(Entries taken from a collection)
^^^^

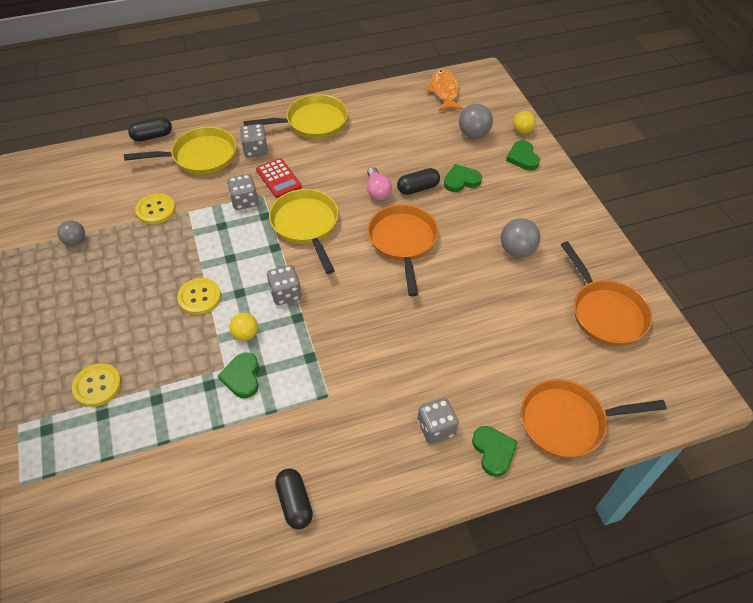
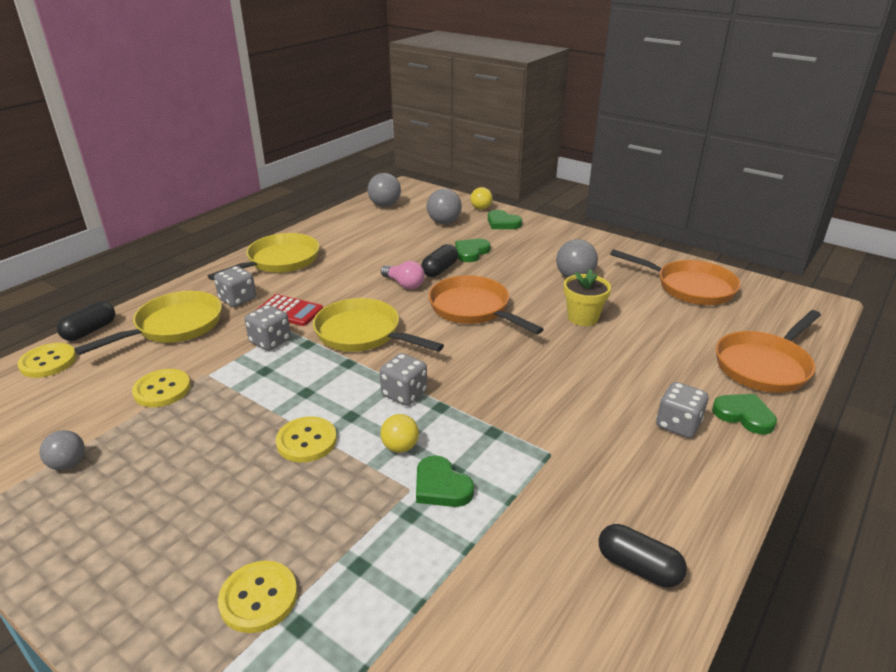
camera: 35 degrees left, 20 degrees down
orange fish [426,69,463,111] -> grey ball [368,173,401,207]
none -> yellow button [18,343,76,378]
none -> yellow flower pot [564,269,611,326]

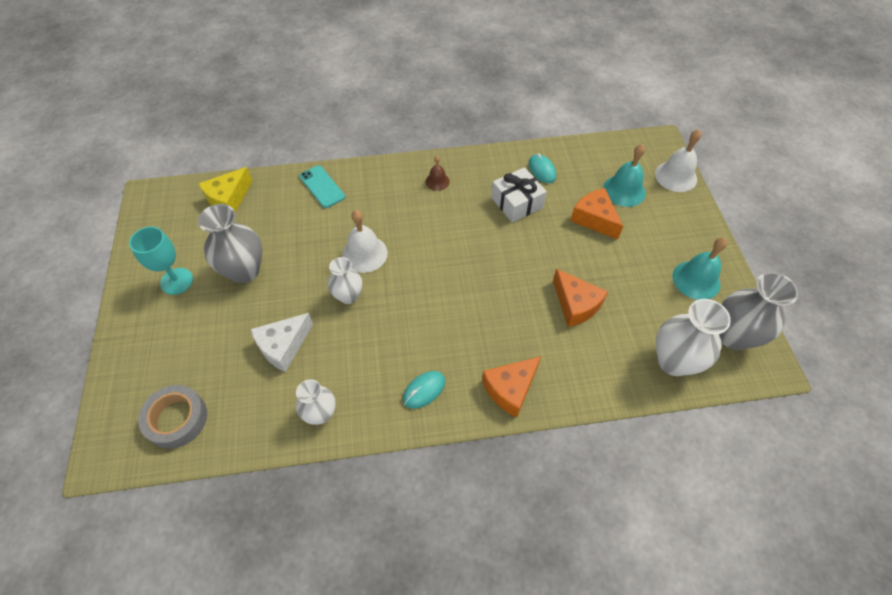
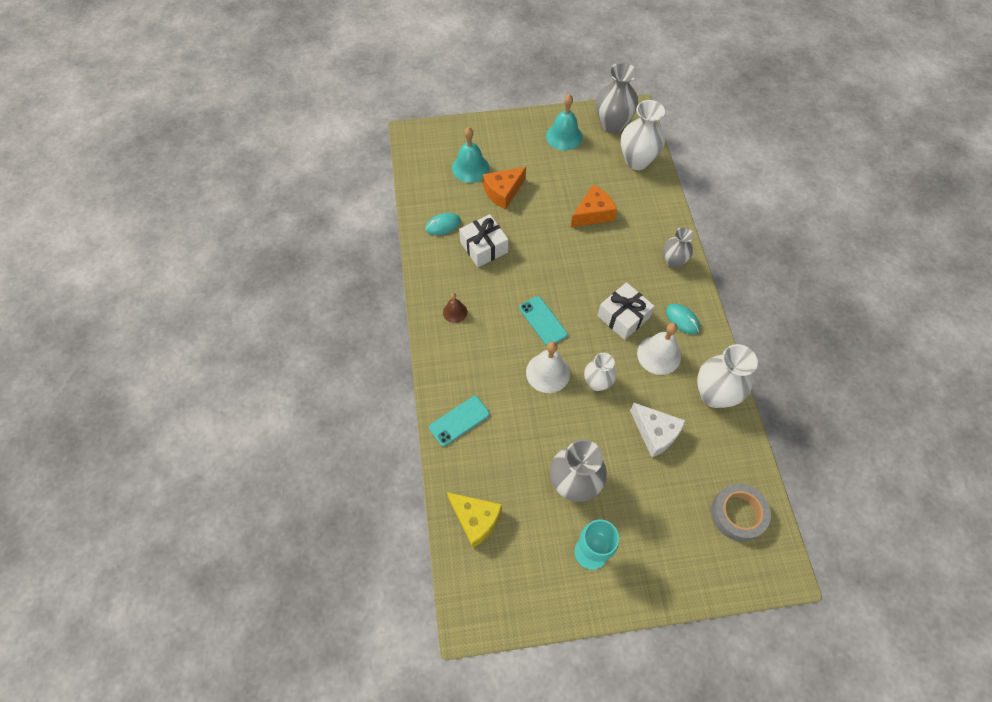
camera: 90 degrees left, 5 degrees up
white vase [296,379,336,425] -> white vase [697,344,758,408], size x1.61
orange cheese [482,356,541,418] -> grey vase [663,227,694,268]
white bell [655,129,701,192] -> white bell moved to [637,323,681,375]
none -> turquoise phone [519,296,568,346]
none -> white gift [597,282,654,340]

^^^^

The lines from the one containing "white bell [655,129,701,192]" through the last line of the records are the answer; set them down exactly and add nothing.

[Output]
white bell [655,129,701,192] -> white bell moved to [637,323,681,375]
none -> turquoise phone [519,296,568,346]
none -> white gift [597,282,654,340]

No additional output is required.